── DATASET EXTRACT

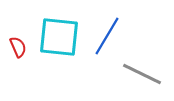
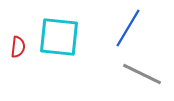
blue line: moved 21 px right, 8 px up
red semicircle: rotated 30 degrees clockwise
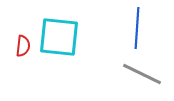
blue line: moved 9 px right; rotated 27 degrees counterclockwise
red semicircle: moved 5 px right, 1 px up
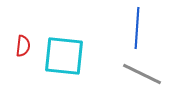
cyan square: moved 5 px right, 19 px down
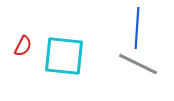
red semicircle: rotated 20 degrees clockwise
gray line: moved 4 px left, 10 px up
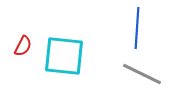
gray line: moved 4 px right, 10 px down
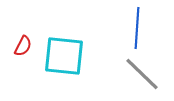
gray line: rotated 18 degrees clockwise
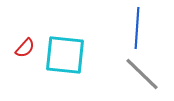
red semicircle: moved 2 px right, 2 px down; rotated 15 degrees clockwise
cyan square: moved 1 px right, 1 px up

────

→ **OBJECTIVE**
Copy the data word for word from the line containing "blue line: moved 9" through the end of the data, omitting the pictures.

→ **SOLVED PROBLEM**
blue line: moved 9 px right; rotated 27 degrees counterclockwise
red semicircle: moved 5 px right, 1 px up
cyan square: moved 5 px right, 19 px down
red semicircle: rotated 20 degrees clockwise
gray line: moved 4 px left, 10 px up
gray line: moved 4 px right, 10 px down
gray line: rotated 18 degrees clockwise
red semicircle: moved 2 px right, 2 px down; rotated 15 degrees clockwise
cyan square: moved 1 px right, 1 px up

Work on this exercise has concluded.